╭──

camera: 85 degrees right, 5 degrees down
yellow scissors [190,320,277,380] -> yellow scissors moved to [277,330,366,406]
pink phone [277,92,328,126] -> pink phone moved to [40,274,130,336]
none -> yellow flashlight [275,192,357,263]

╰──
╭──

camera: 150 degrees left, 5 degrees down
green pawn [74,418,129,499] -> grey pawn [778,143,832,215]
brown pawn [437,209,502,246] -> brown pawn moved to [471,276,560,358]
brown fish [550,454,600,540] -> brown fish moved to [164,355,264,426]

╰──
╭──

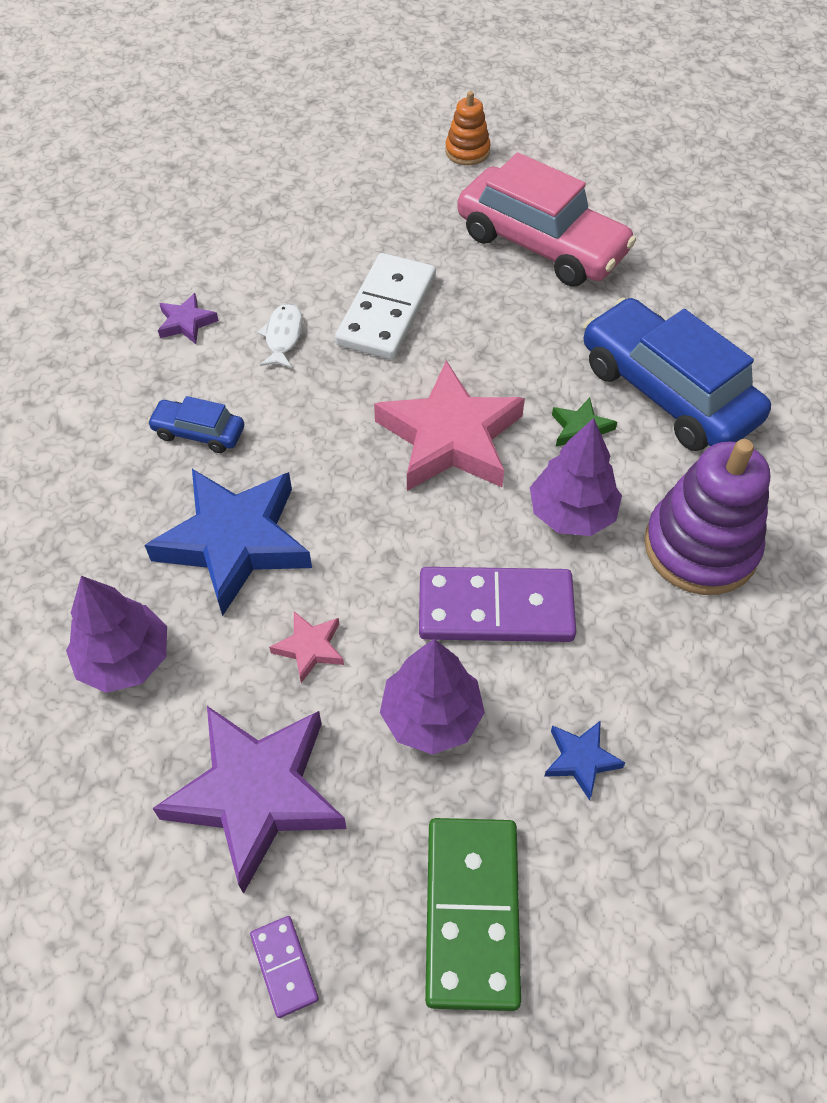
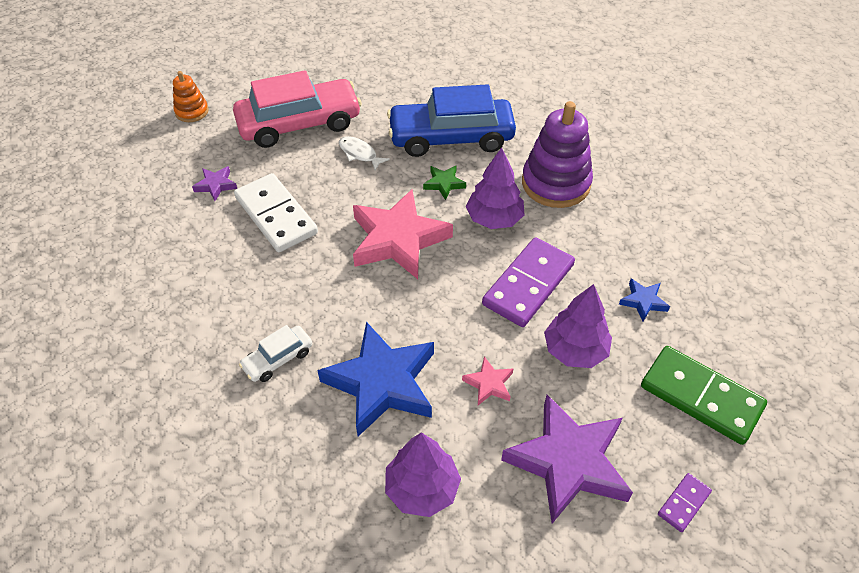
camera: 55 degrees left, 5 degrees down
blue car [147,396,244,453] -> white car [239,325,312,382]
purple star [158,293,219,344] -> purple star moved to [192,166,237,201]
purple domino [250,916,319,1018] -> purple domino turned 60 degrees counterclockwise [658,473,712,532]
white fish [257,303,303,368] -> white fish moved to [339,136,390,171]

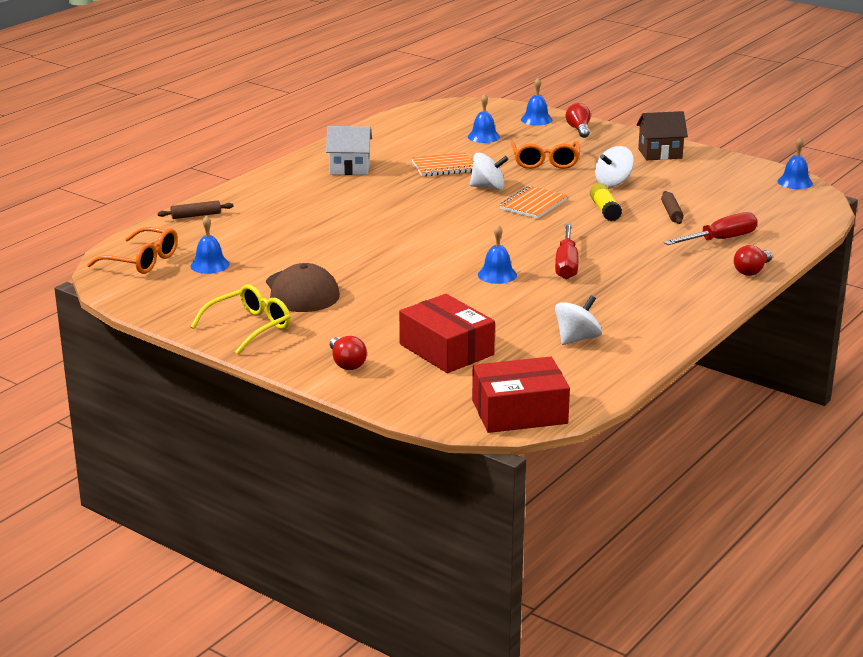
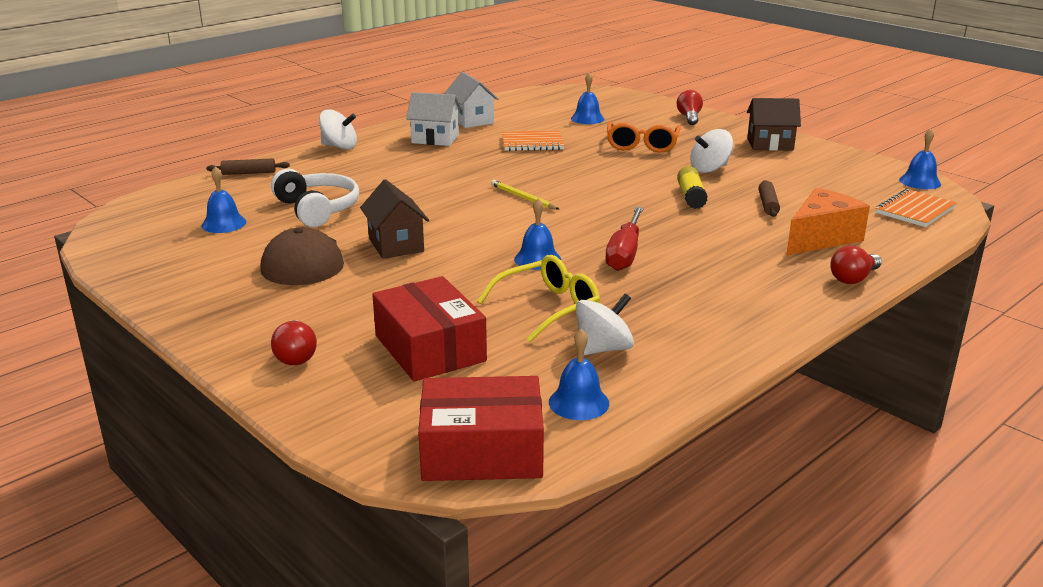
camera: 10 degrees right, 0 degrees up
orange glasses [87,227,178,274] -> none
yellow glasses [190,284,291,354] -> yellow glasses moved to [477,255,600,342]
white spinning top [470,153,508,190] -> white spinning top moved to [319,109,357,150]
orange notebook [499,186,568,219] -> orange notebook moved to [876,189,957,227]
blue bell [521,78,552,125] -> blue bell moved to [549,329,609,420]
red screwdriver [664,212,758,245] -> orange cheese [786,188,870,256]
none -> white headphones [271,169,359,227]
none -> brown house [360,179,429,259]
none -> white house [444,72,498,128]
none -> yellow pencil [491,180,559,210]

╰──

Activity: Please return the lines above that run from the line containing "red screwdriver [664,212,758,245]" to the line containing "none -> yellow pencil [491,180,559,210]", inclusive, exactly and with no other lines.

Answer section:
red screwdriver [664,212,758,245] -> orange cheese [786,188,870,256]
none -> white headphones [271,169,359,227]
none -> brown house [360,179,429,259]
none -> white house [444,72,498,128]
none -> yellow pencil [491,180,559,210]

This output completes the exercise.